# ACTIVITY
Among the lines of data below, reproduce only those from the one with "cyan rectangle: (390, 337)" through the one with "yellow L-shape: (208, 527)", exactly as they stand, both ends included.

(Before and after coordinates)
····················

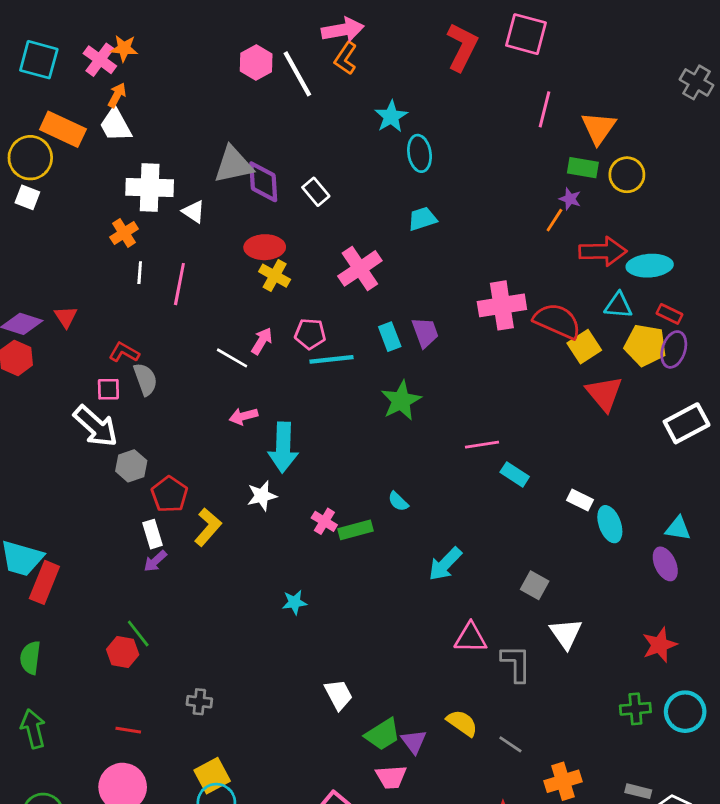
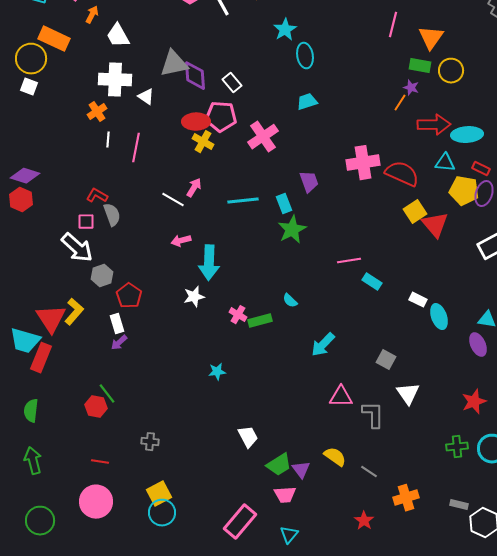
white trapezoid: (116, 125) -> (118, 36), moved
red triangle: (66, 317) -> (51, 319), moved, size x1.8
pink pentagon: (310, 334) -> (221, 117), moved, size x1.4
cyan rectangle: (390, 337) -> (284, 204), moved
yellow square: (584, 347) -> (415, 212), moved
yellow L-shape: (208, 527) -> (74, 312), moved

····················

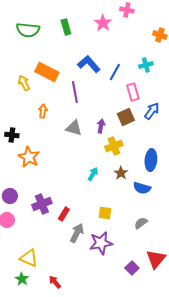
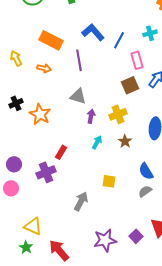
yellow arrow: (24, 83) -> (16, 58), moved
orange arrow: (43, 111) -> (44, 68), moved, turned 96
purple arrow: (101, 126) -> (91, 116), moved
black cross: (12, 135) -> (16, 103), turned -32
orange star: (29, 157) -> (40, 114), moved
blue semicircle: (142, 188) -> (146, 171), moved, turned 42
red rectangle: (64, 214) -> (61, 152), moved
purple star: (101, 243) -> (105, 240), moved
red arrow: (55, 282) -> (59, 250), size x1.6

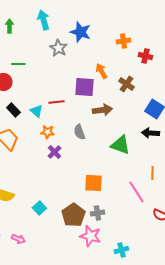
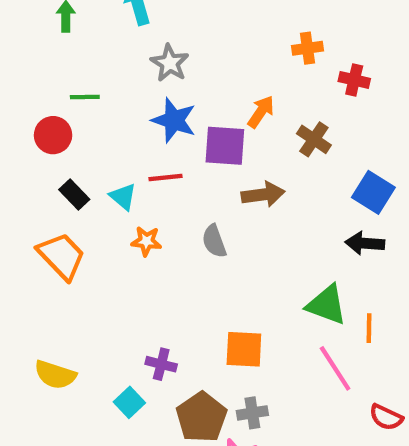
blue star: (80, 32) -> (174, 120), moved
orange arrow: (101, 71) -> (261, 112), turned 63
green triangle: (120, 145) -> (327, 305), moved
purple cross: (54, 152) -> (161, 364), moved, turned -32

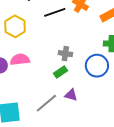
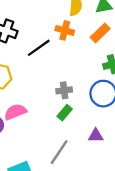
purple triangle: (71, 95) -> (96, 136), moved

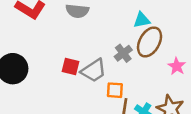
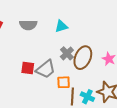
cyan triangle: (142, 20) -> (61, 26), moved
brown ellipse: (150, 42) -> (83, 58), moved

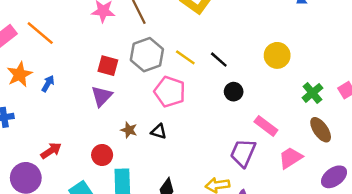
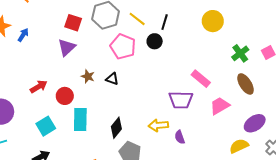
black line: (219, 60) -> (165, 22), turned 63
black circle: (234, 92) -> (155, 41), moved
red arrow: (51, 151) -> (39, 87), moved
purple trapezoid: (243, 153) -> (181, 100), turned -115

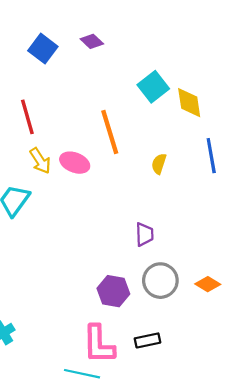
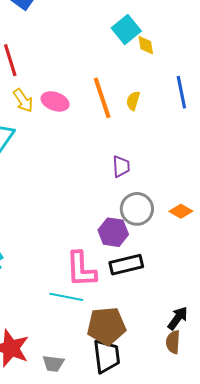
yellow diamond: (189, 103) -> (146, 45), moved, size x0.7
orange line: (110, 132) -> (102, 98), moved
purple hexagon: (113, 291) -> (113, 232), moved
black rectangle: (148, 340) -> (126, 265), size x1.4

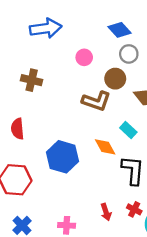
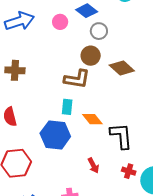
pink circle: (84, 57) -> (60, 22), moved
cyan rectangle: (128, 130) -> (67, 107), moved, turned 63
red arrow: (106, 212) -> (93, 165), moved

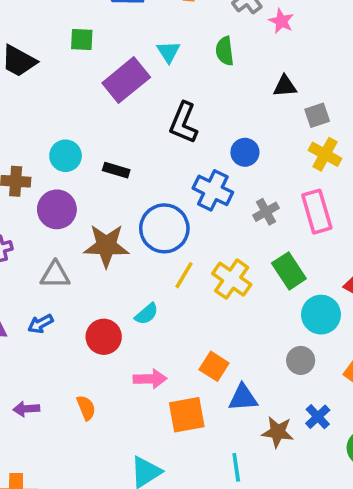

····················

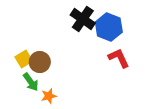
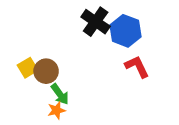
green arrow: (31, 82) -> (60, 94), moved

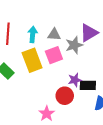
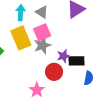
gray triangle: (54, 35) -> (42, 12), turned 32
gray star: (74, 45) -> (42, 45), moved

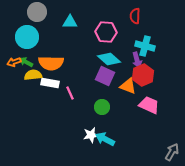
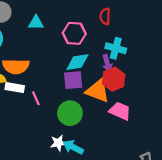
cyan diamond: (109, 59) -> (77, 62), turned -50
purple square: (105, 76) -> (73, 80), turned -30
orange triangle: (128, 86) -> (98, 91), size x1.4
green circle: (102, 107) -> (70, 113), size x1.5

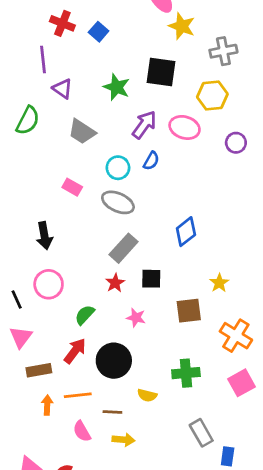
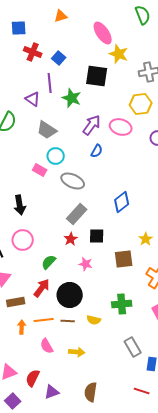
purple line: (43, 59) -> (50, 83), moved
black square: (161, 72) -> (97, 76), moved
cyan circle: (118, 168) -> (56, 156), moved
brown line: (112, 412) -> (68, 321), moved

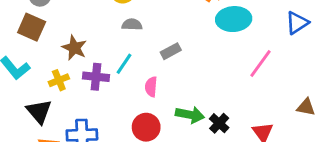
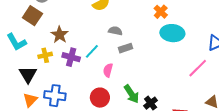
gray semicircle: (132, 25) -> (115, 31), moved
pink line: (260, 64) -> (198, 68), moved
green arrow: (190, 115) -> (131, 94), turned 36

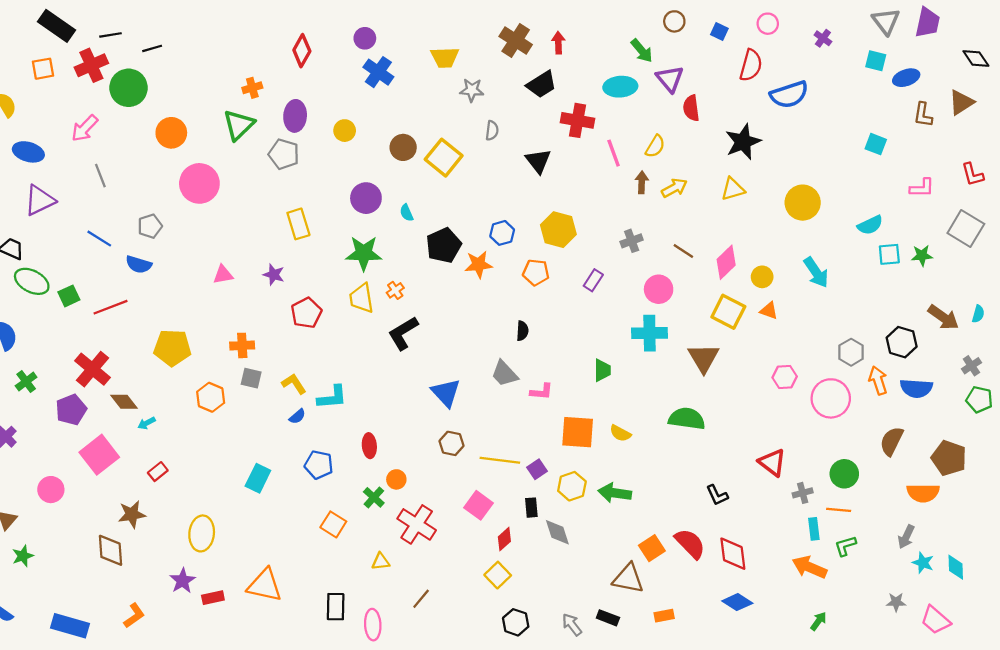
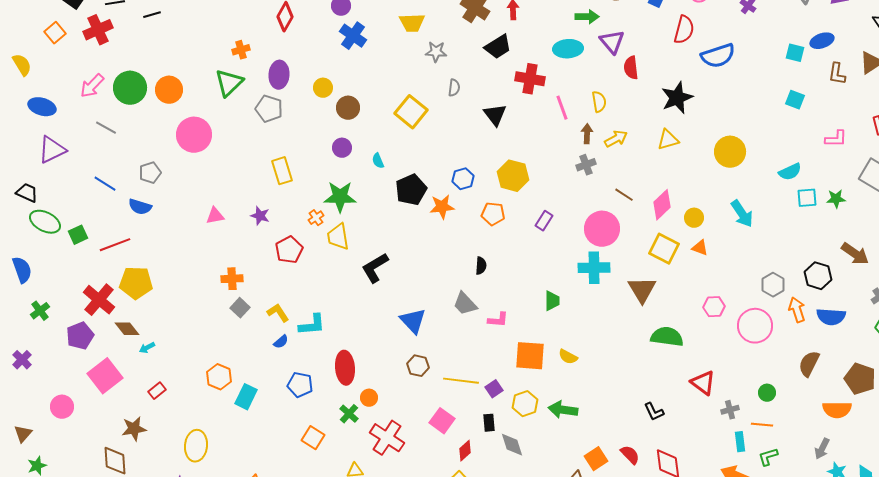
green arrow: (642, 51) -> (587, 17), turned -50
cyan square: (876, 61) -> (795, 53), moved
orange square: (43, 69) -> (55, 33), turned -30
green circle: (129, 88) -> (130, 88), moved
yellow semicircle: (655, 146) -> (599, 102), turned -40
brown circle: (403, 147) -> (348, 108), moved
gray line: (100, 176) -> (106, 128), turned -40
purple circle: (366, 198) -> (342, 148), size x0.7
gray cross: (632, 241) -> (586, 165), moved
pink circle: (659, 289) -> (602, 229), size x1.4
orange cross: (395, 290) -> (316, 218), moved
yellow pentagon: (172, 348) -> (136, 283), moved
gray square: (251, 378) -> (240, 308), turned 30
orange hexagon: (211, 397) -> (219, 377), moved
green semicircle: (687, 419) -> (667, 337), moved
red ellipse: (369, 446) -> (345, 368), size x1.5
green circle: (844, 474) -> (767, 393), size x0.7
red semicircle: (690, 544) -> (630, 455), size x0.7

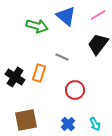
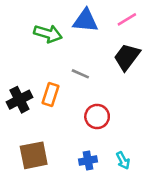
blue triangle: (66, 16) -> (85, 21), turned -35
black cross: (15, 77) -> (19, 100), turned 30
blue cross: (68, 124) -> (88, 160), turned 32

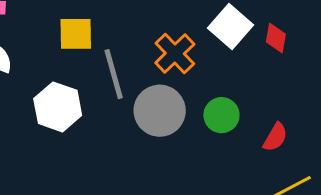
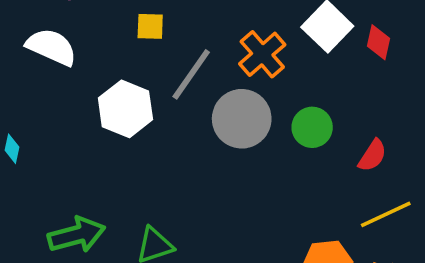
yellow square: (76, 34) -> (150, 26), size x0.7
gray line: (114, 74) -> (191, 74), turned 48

····················

# RESPONSE TO THE TASK
cyan rectangle: (390, 337) -> (284, 204), moved
yellow square: (584, 347) -> (415, 212), moved
yellow L-shape: (208, 527) -> (74, 312), moved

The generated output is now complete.